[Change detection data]
════════════════
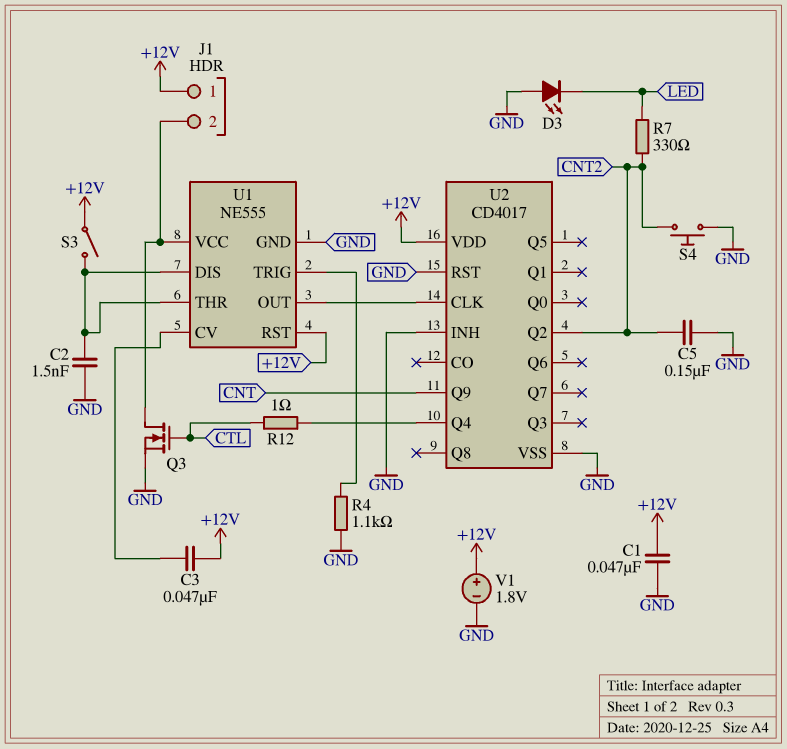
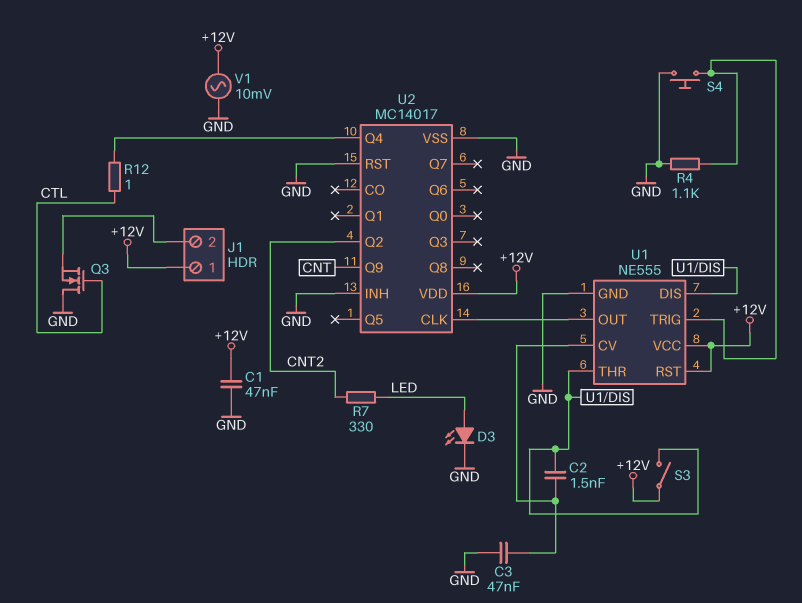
C2: 1.5nF (GND, U1/DIS) -> 1.5nF (U1/CV, U1/DIS)
C3: 47nF (+12V, U1/CV) -> 47nF (GND, U1/CV)
C5: 150nF (CNT2, GND) -> none
D3: LED (A GND, K LED) -> LED (A LED, K GND)
Q3: NMOS (G CTL, D J1/2, S GND) -> NMOS (G CTL, D GND, S J1/2)
S4: button (CNT2, GND) -> button (GND, U1/TRIG)
U1 pin VCC: J1/2 -> +12V
U2: CD4017 -> MC14017
V1: 1.8V (plus +12V, minus GND) -> AC 10mV (+12V, GND)

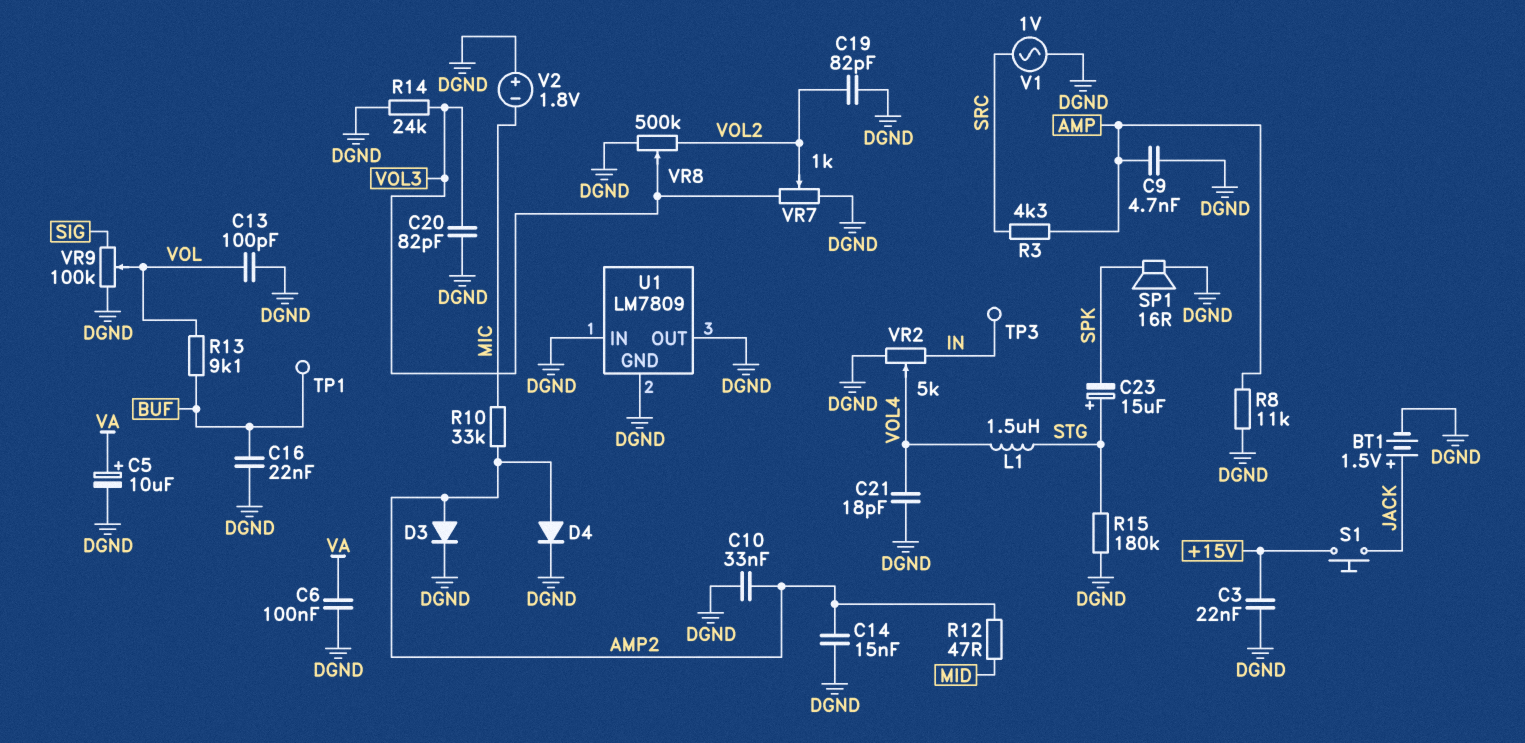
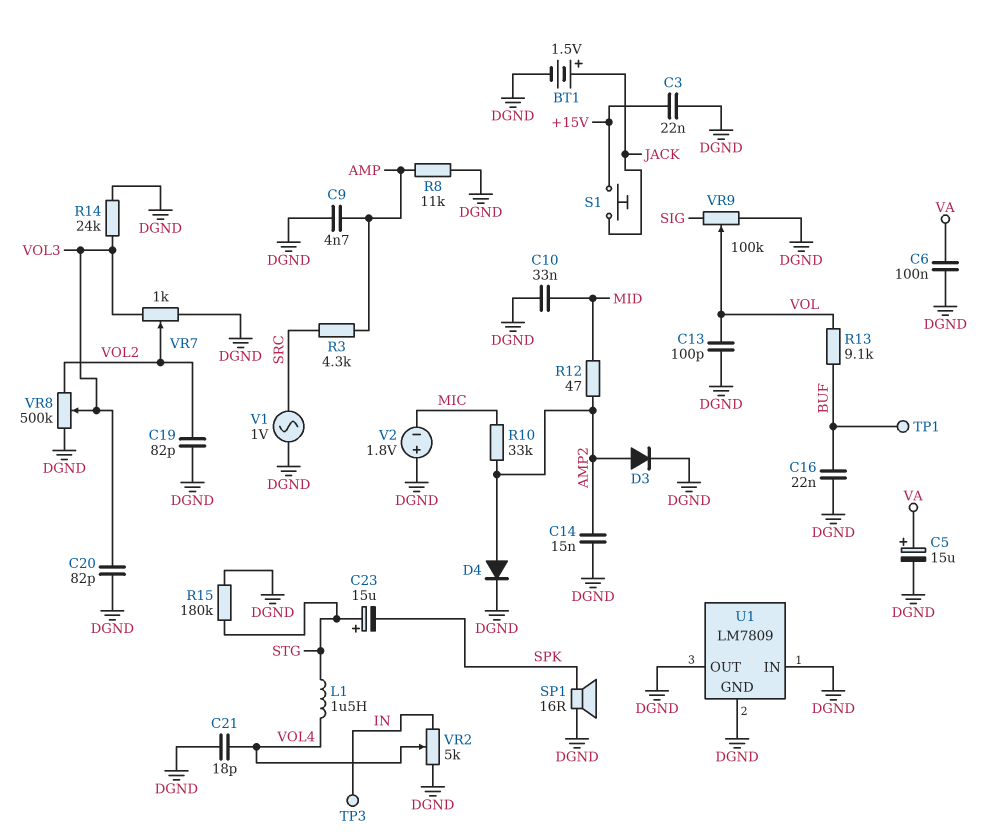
C5: 10uF (plus VA, minus DGND) -> 15uF (plus VA, minus DGND)
C10: 33nF (AMP2, DGND) -> 33nF (DGND, MID)

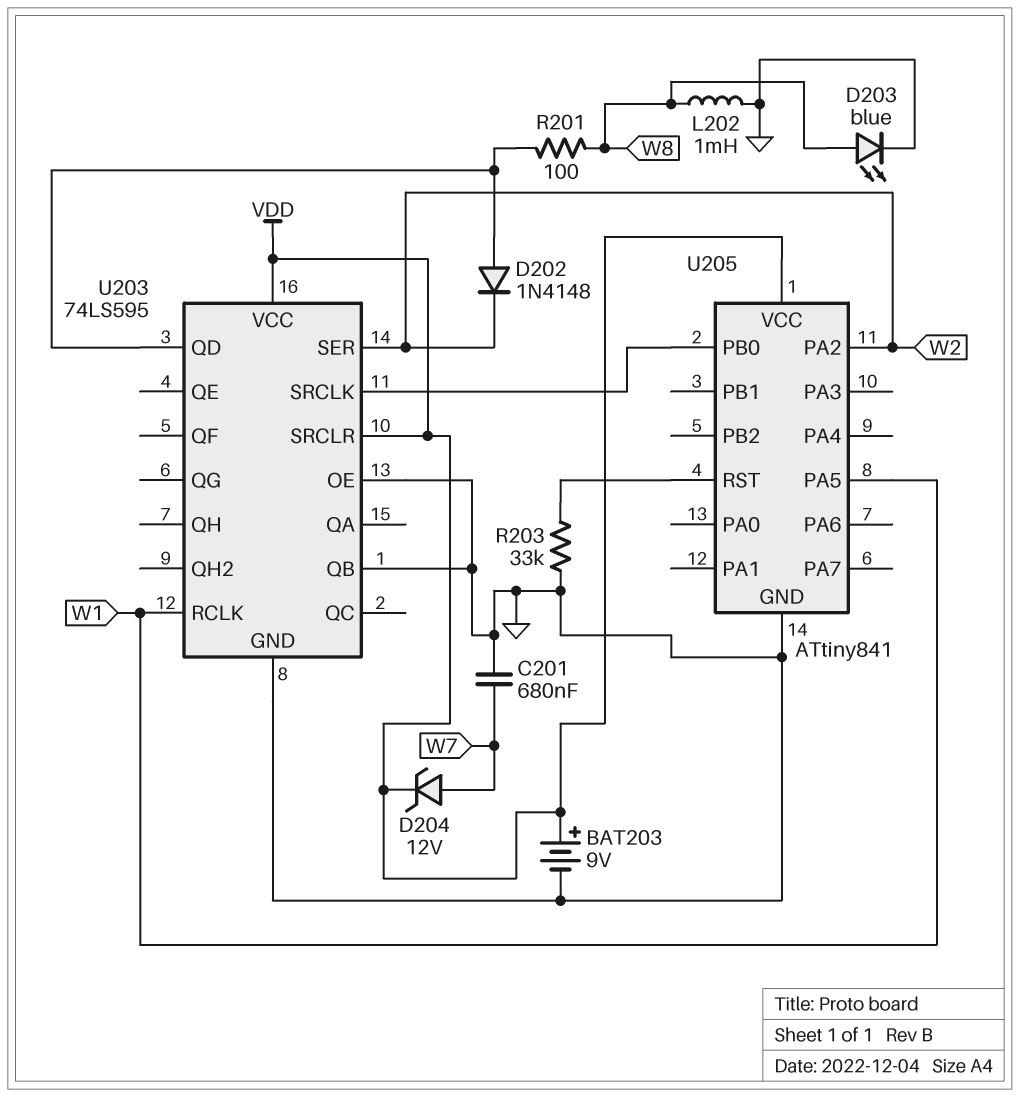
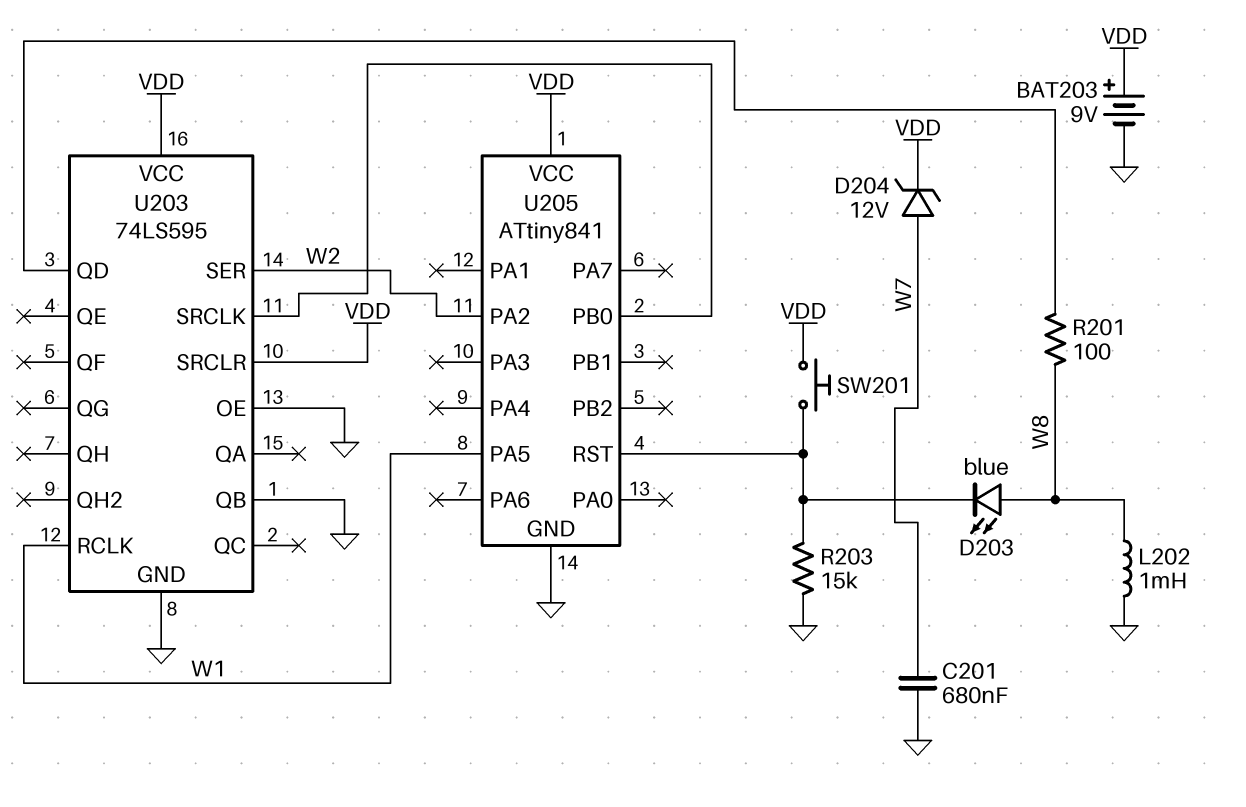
D202: diode 1N4148 (A U203/QD, K W2) -> none
D203: LED blue (A W8, K GND) -> LED blue (A W8, K U205/RST)
R203: 33k (GND, U205/RST) -> 15k (GND, U205/RST)
SW201: none -> button (U205/RST, VDD)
════════════════
Repeat the data word for word, minus any pictures.

Result of the task:
C2: 1.5nF (GND, U1/DIS) -> 1.5nF (U1/CV, U1/DIS)
C3: 47nF (+12V, U1/CV) -> 47nF (GND, U1/CV)
C5: 150nF (CNT2, GND) -> none
D3: LED (A GND, K LED) -> LED (A LED, K GND)
Q3: NMOS (G CTL, D J1/2, S GND) -> NMOS (G CTL, D GND, S J1/2)
S4: button (CNT2, GND) -> button (GND, U1/TRIG)
U1 pin VCC: J1/2 -> +12V
U2: CD4017 -> MC14017
V1: 1.8V (plus +12V, minus GND) -> AC 10mV (+12V, GND)

C5: 10uF (plus VA, minus DGND) -> 15uF (plus VA, minus DGND)
C10: 33nF (AMP2, DGND) -> 33nF (DGND, MID)

D202: diode 1N4148 (A U203/QD, K W2) -> none
D203: LED blue (A W8, K GND) -> LED blue (A W8, K U205/RST)
R203: 33k (GND, U205/RST) -> 15k (GND, U205/RST)
SW201: none -> button (U205/RST, VDD)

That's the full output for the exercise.